Read through the listing below and copy each line in which the word "size" occurs.

» **DATA EXCERPTS**:
--

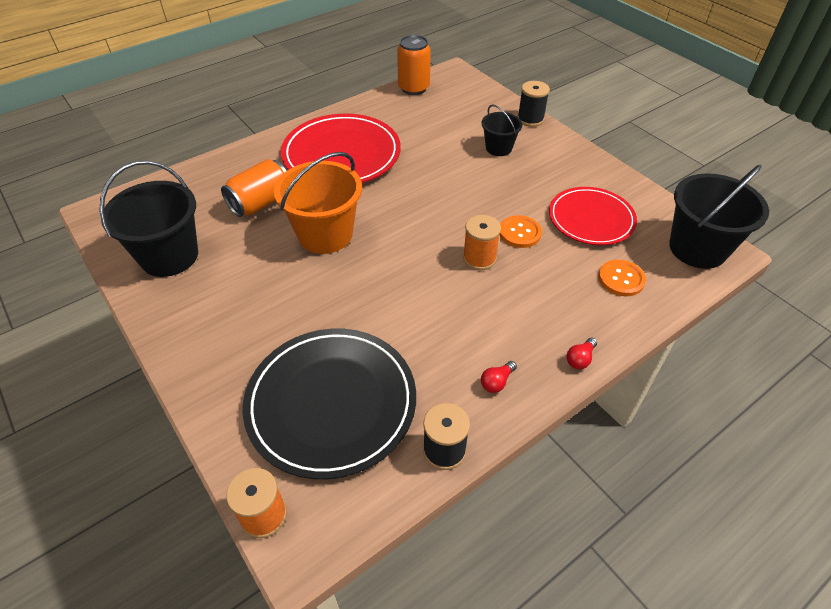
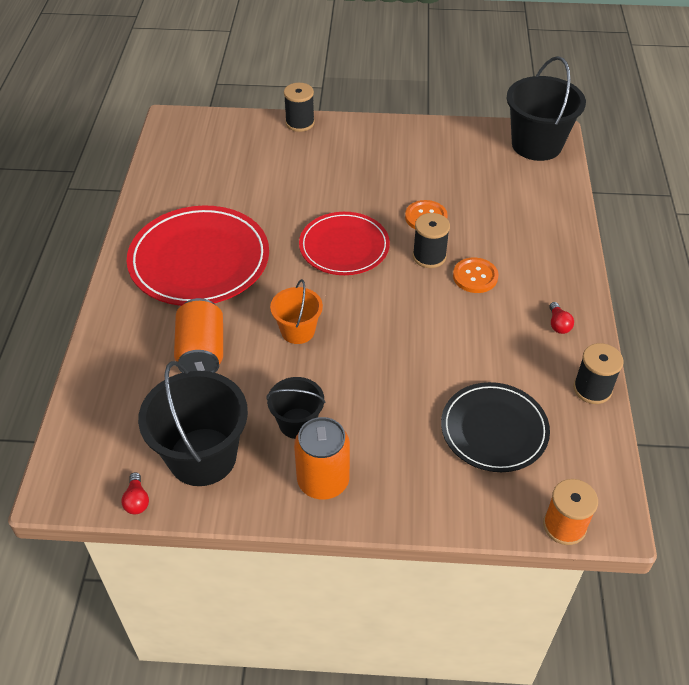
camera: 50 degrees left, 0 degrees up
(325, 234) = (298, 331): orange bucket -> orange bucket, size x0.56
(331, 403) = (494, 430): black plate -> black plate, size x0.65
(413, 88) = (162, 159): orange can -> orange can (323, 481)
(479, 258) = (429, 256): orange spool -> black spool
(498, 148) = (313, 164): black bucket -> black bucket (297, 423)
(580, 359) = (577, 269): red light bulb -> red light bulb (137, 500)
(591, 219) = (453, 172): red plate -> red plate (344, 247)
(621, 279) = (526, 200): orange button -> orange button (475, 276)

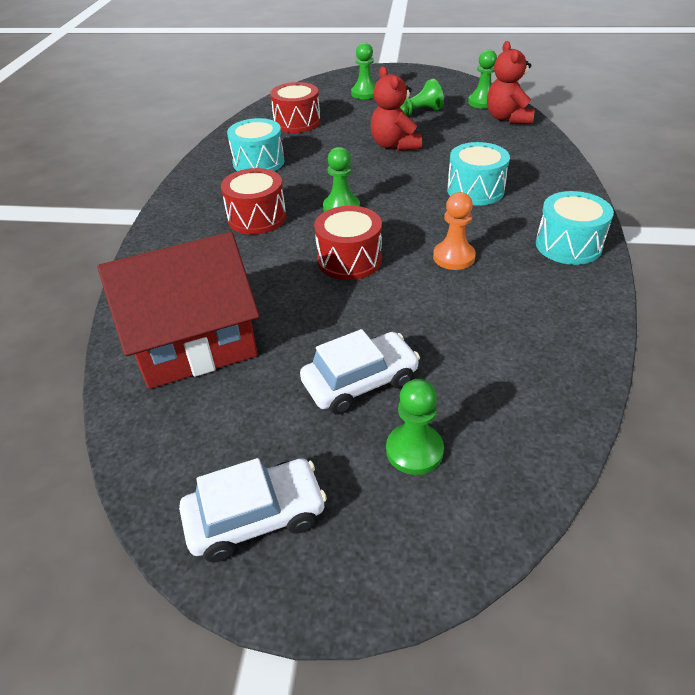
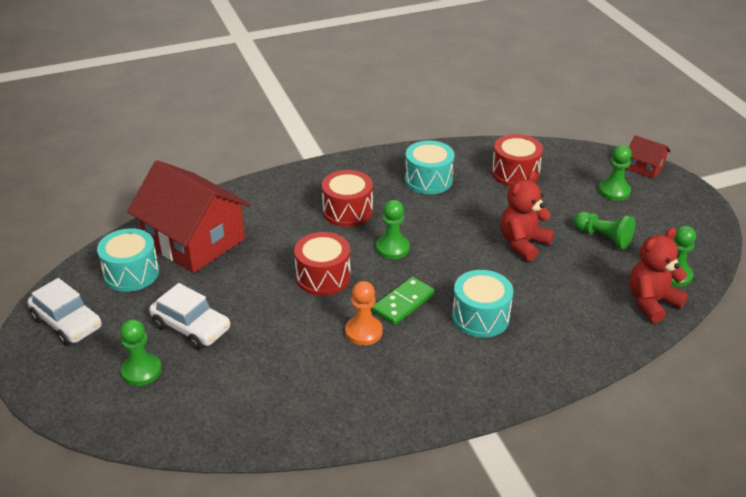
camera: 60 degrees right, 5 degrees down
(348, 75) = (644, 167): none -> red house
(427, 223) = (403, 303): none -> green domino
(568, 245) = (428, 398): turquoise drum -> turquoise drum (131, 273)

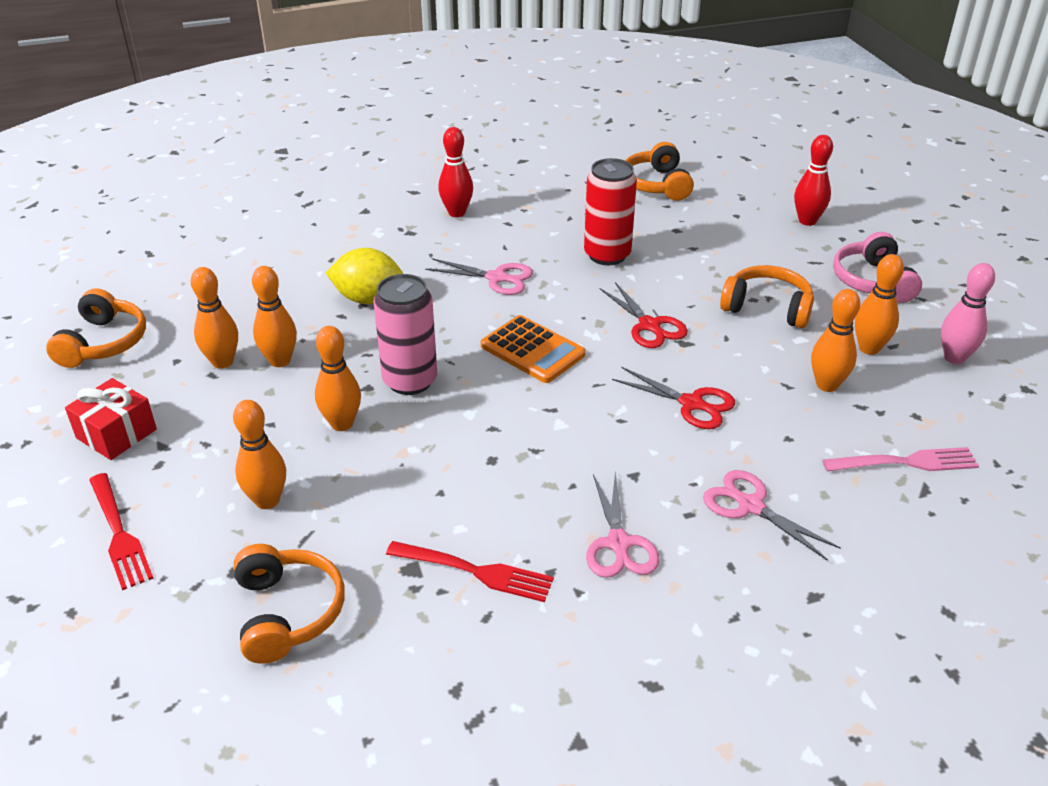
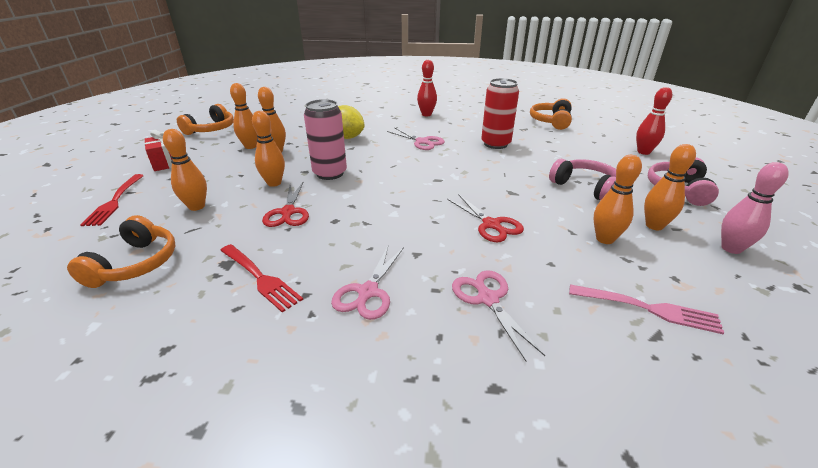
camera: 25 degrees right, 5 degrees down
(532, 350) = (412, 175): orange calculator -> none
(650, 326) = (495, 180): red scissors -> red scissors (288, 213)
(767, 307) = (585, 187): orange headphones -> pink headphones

--

» **COMPLETED TASK**:
(325, 234) = (298, 331): orange bucket -> orange bucket, size x0.56
(331, 403) = (494, 430): black plate -> black plate, size x0.65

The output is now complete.